_YOUR TASK_.
From the entries below, list each line with "green".

_MATERIAL SHOWN_.
=====

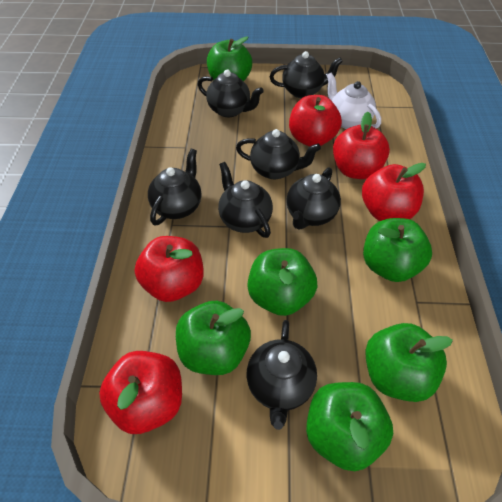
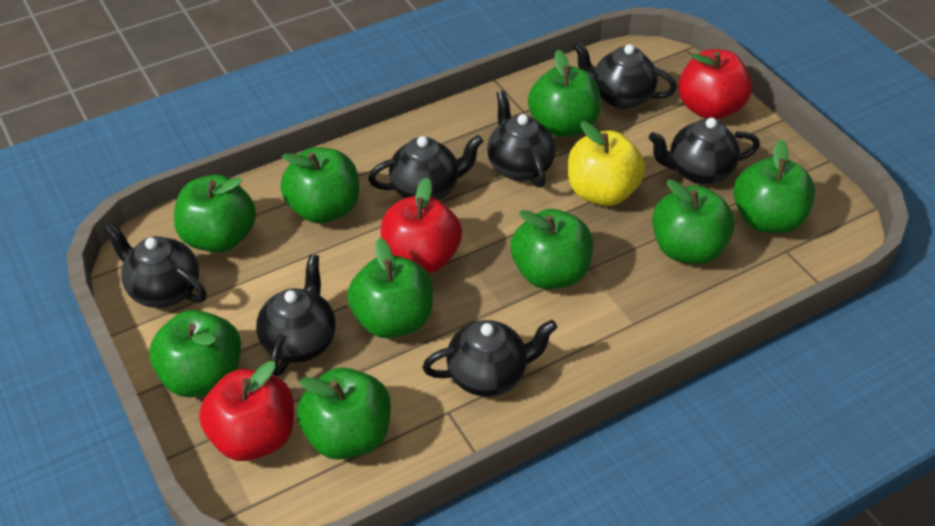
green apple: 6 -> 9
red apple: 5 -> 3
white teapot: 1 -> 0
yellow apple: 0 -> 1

=====

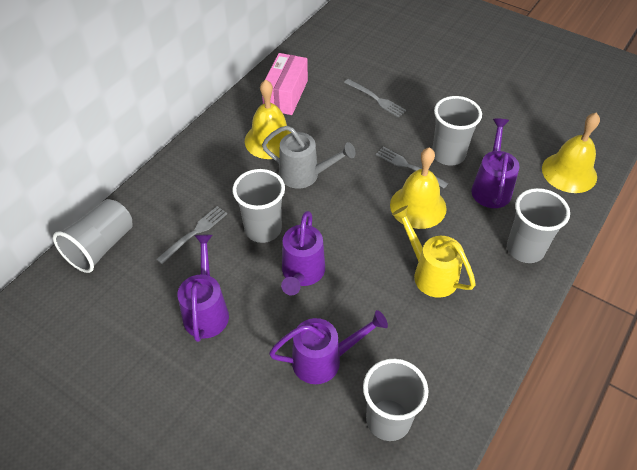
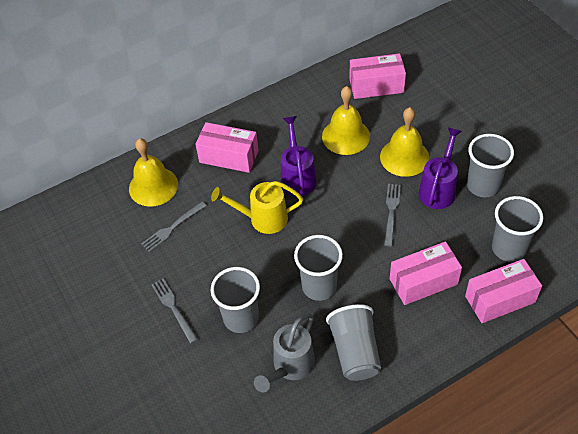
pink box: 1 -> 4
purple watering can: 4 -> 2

=====

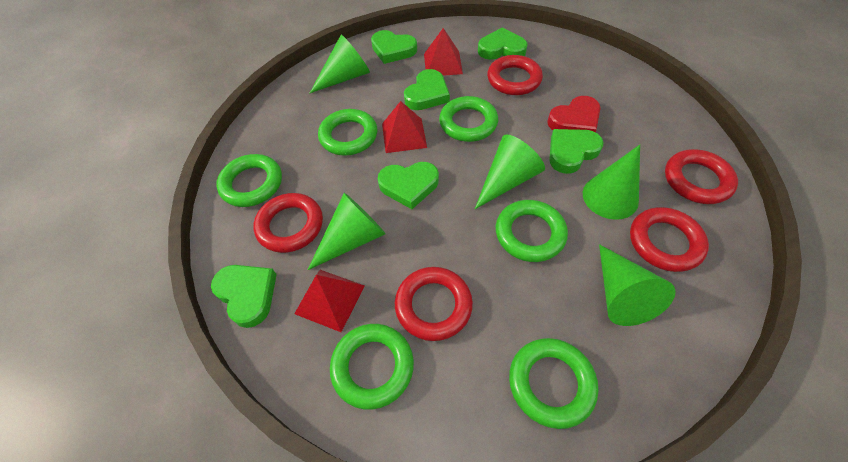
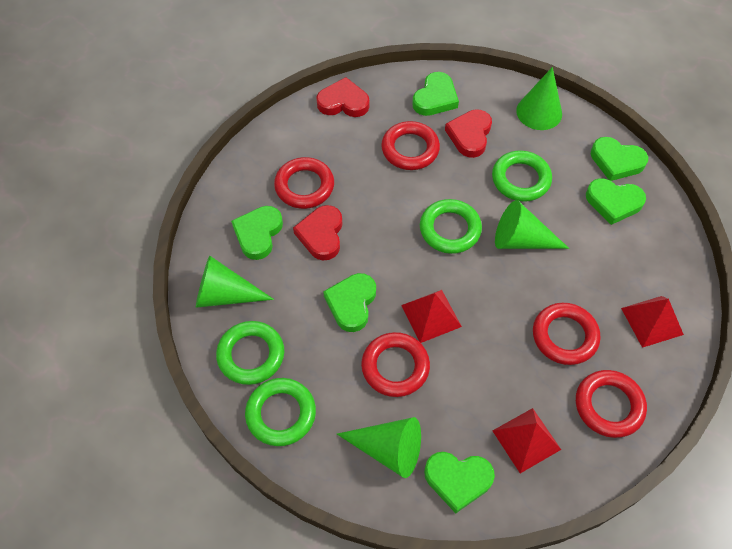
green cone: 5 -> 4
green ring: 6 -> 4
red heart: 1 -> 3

=====

_THE ANSWER_.
green apple: 6 -> 9
green cone: 5 -> 4
green ring: 6 -> 4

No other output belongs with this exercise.